START Data segment

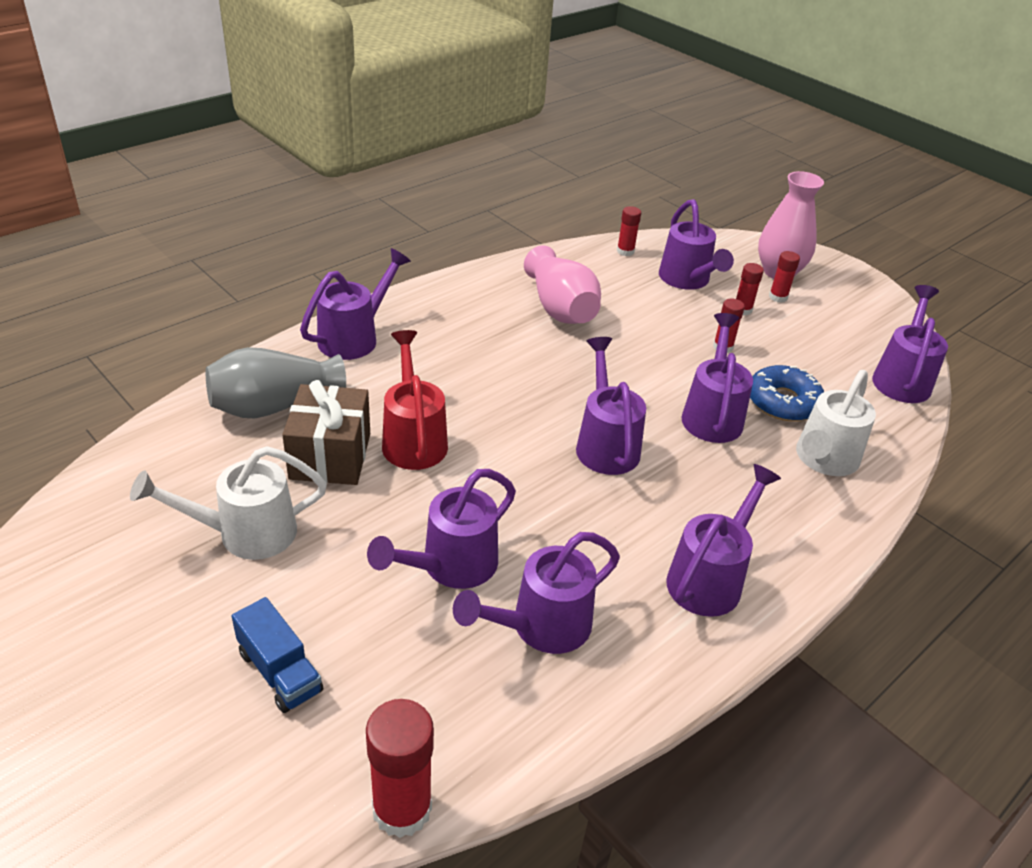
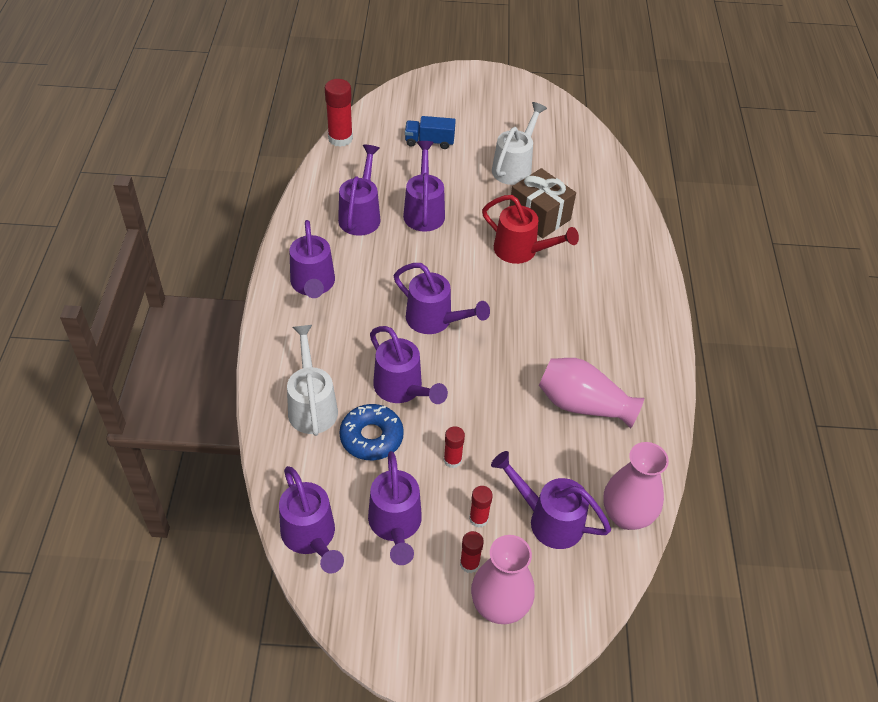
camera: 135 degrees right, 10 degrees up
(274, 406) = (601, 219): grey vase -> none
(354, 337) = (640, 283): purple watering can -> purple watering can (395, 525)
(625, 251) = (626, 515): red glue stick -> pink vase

END Data segment

What is needed: From the listing above, return every line that contains the word "vase".

Task answer:
(274, 406) = (601, 219): grey vase -> none
(625, 251) = (626, 515): red glue stick -> pink vase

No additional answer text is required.